• Requirement: Which lines of the material contain the word "pear"? Show each one.

• Dataset excerpts:
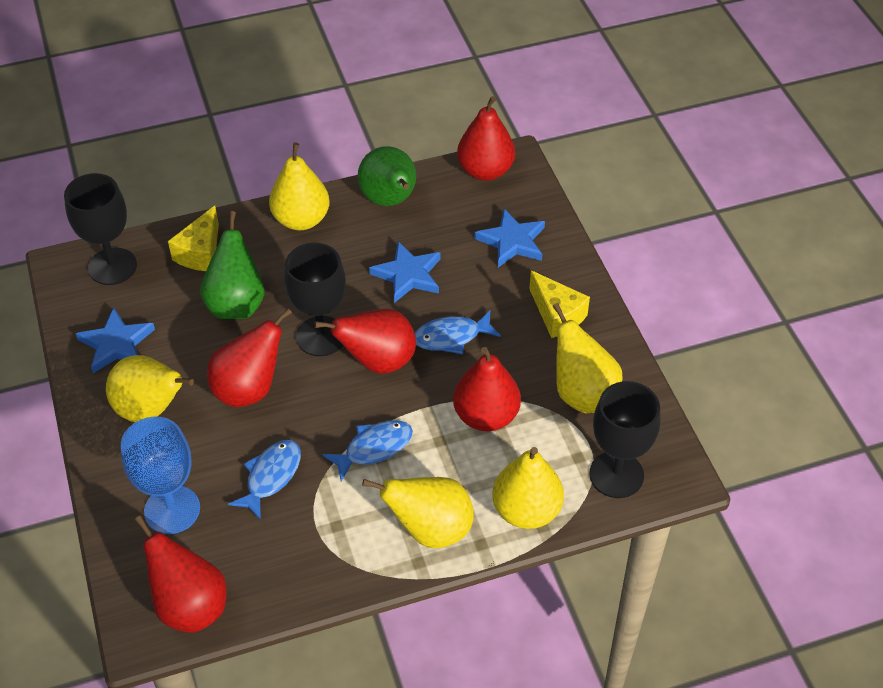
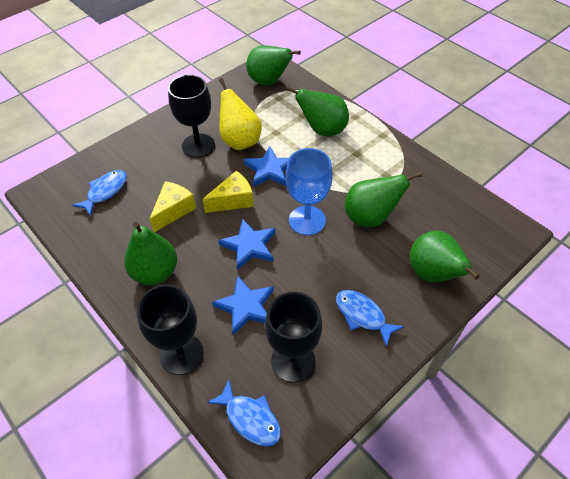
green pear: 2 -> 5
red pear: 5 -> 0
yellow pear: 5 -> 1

---

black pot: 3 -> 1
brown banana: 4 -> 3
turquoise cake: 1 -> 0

--

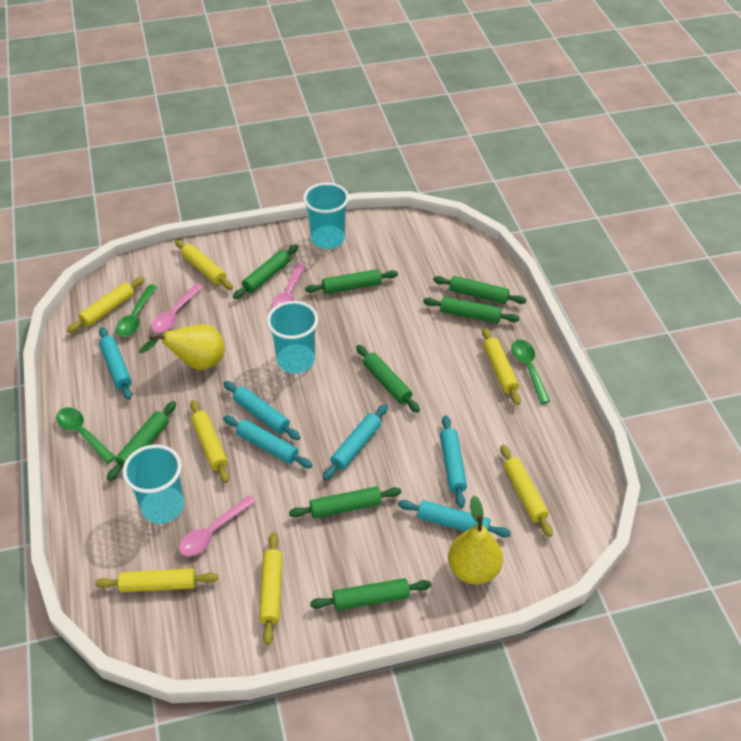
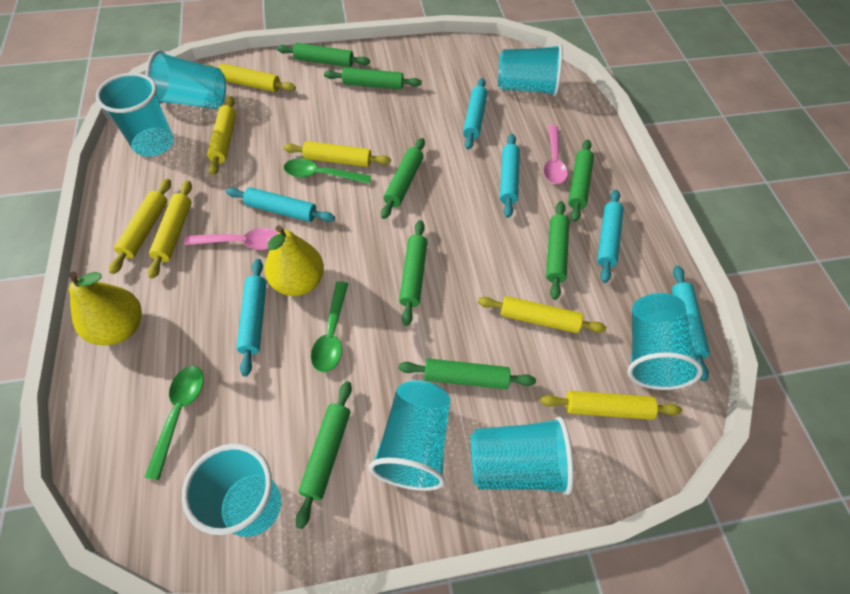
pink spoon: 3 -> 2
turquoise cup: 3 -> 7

• Written answer:
green pear: 2 -> 5
red pear: 5 -> 0
yellow pear: 5 -> 1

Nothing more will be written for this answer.